Instructions for the task
Each line of the data below that contains "blue" must be copied.

Exercise material
···
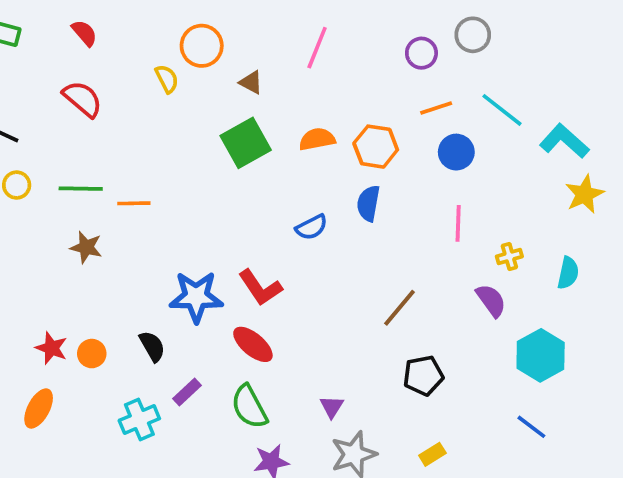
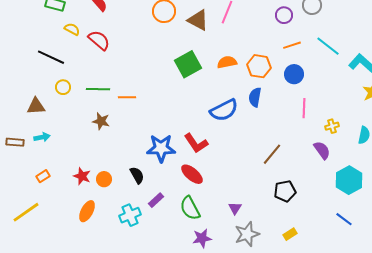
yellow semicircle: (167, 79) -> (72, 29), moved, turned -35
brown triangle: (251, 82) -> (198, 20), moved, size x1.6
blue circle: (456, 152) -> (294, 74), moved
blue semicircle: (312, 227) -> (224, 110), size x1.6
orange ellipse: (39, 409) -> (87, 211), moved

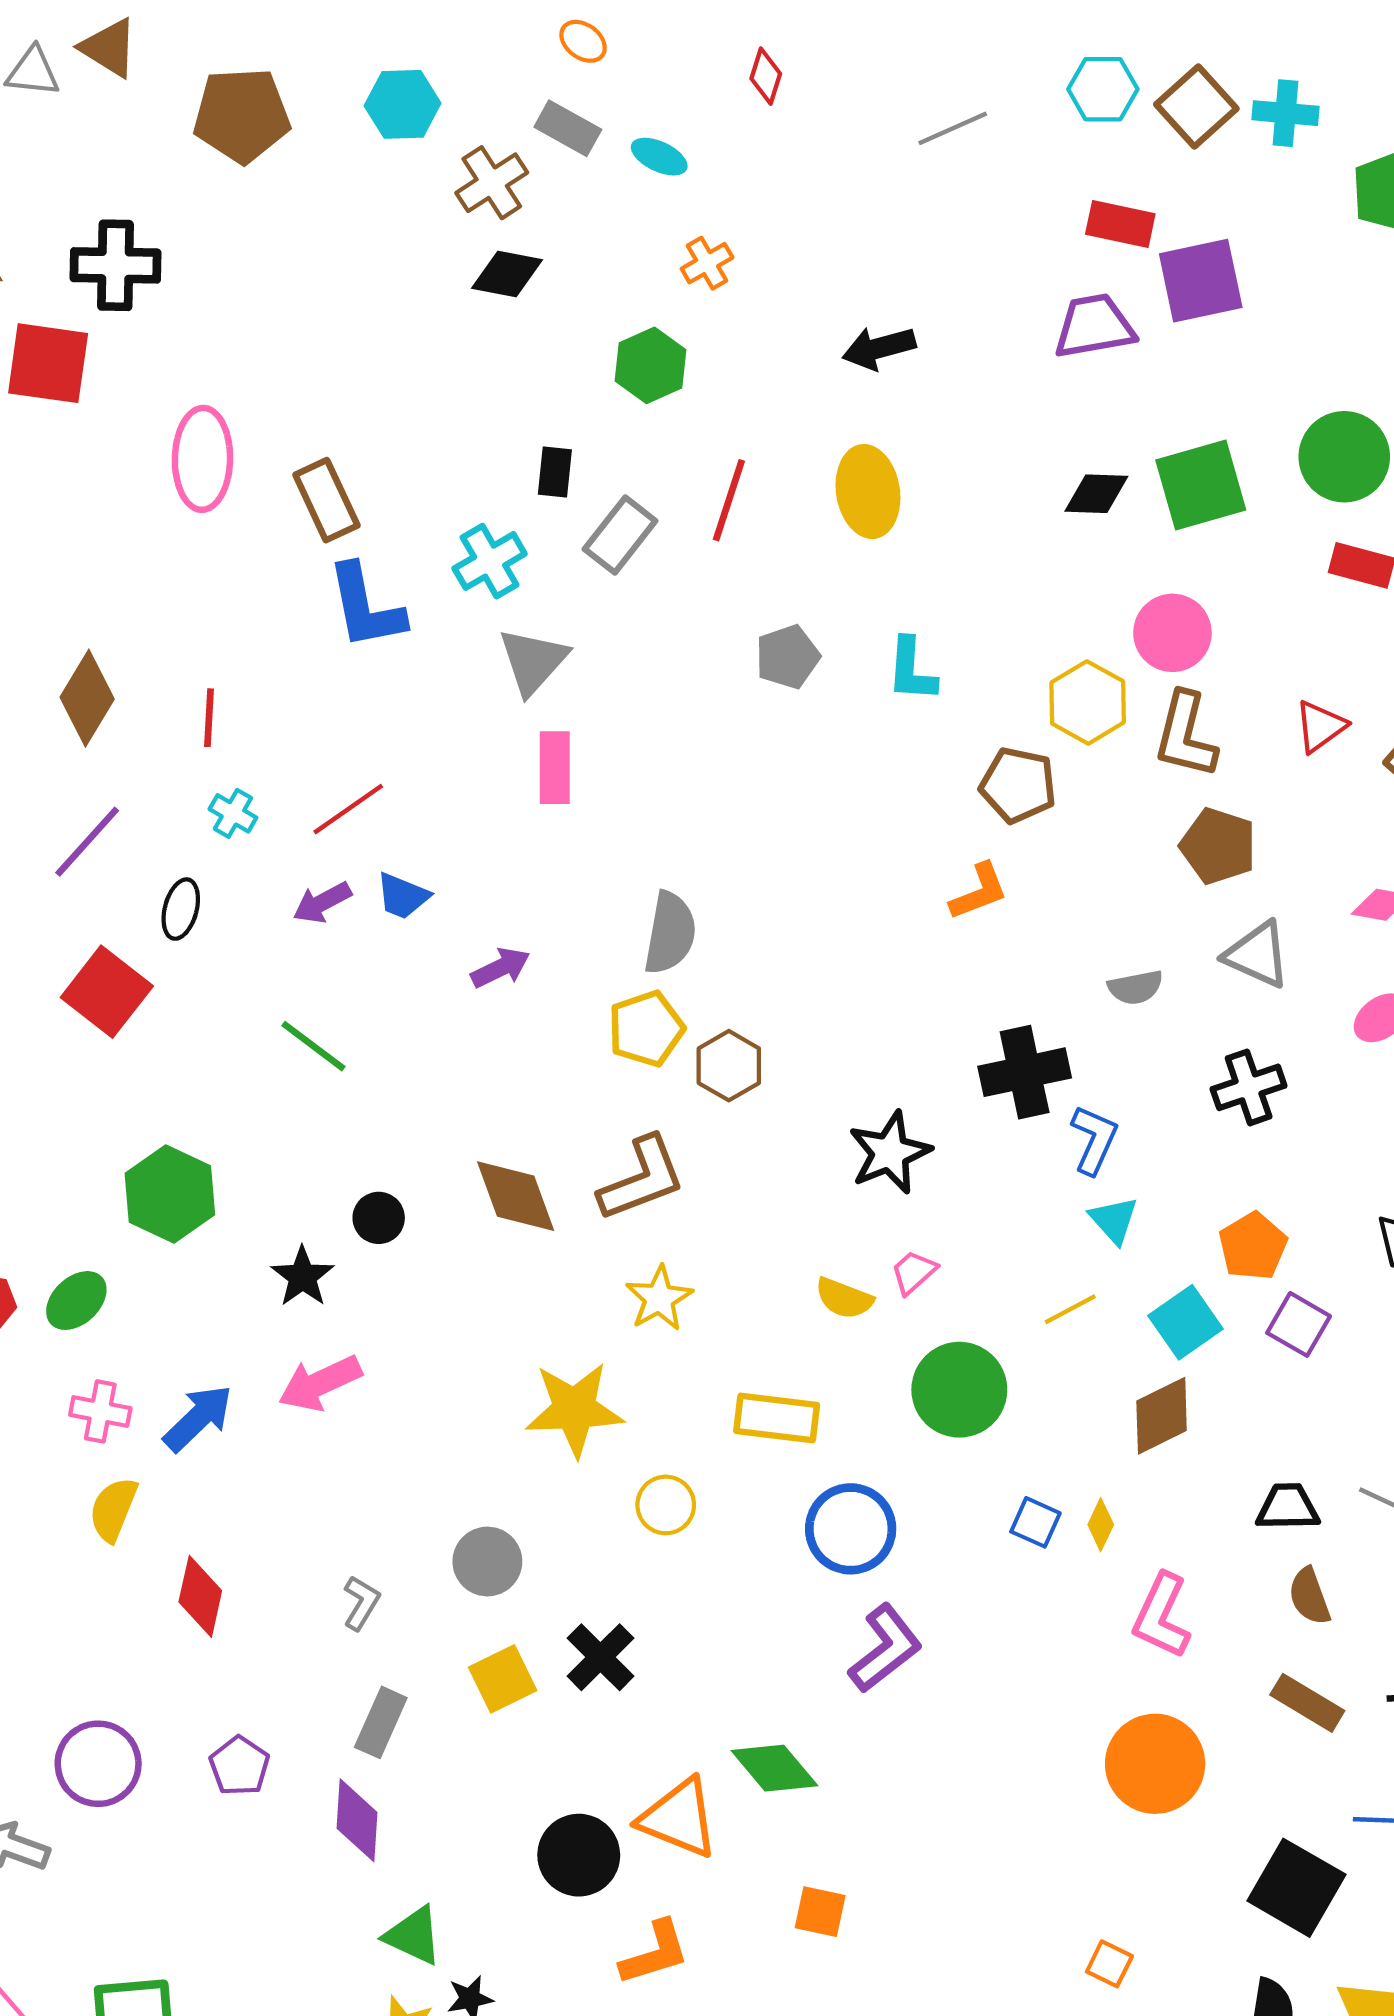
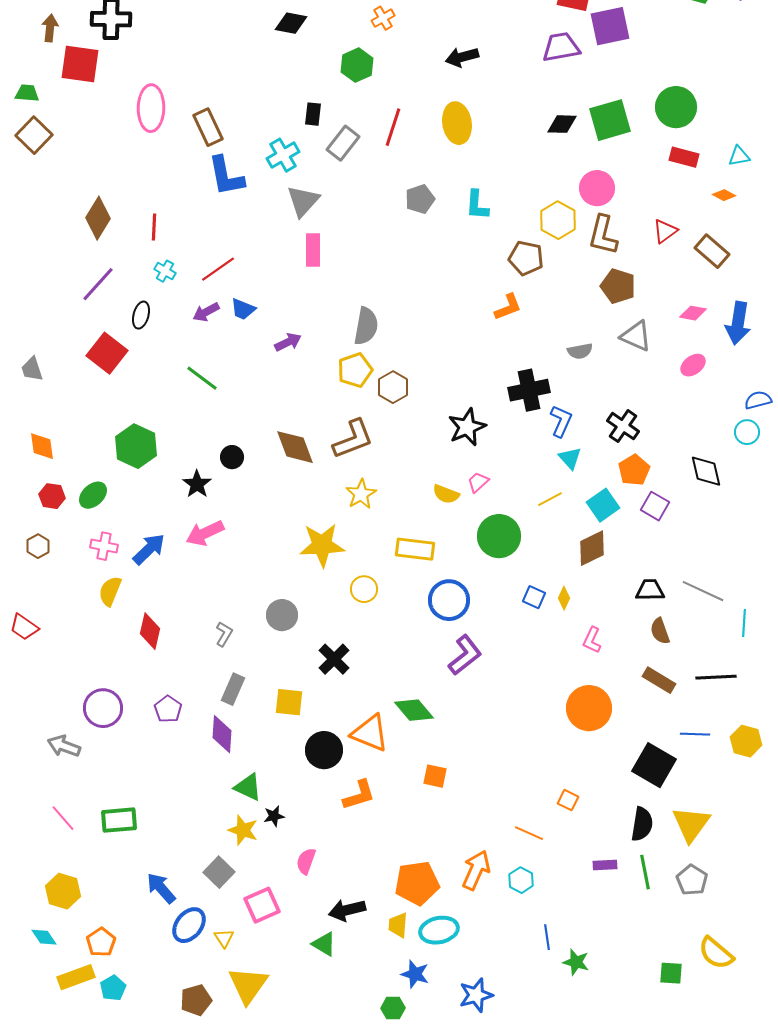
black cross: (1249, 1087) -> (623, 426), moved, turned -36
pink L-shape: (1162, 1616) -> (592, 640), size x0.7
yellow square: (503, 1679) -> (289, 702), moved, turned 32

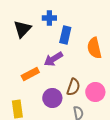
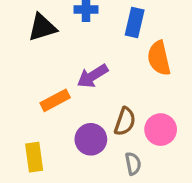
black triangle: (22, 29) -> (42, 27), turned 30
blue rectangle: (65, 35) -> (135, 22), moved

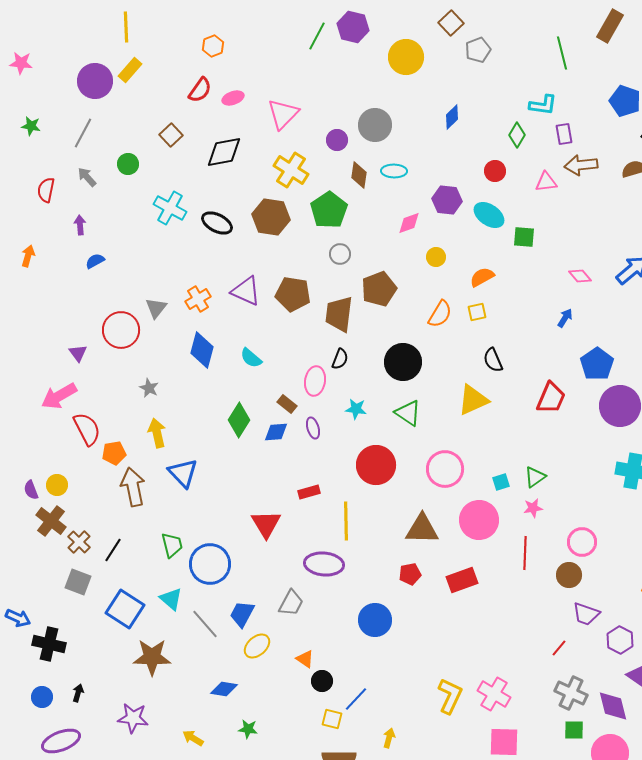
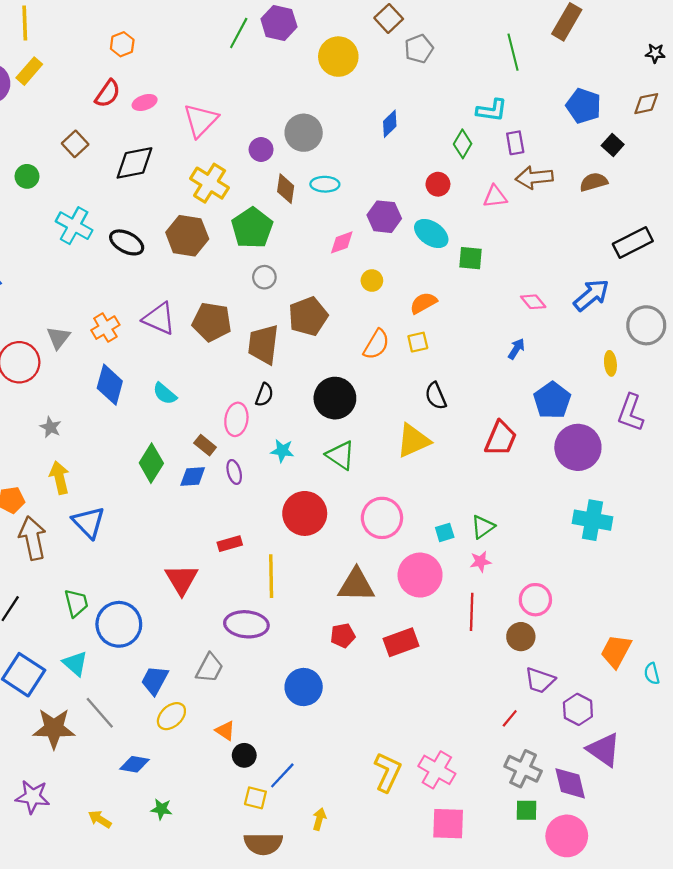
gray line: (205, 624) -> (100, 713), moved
···
Response to the exercise
blue circle: (456, 152) -> (294, 74), moved
blue semicircle: (312, 227) -> (224, 110), size x1.6
blue rectangle: (65, 35) -> (135, 22), moved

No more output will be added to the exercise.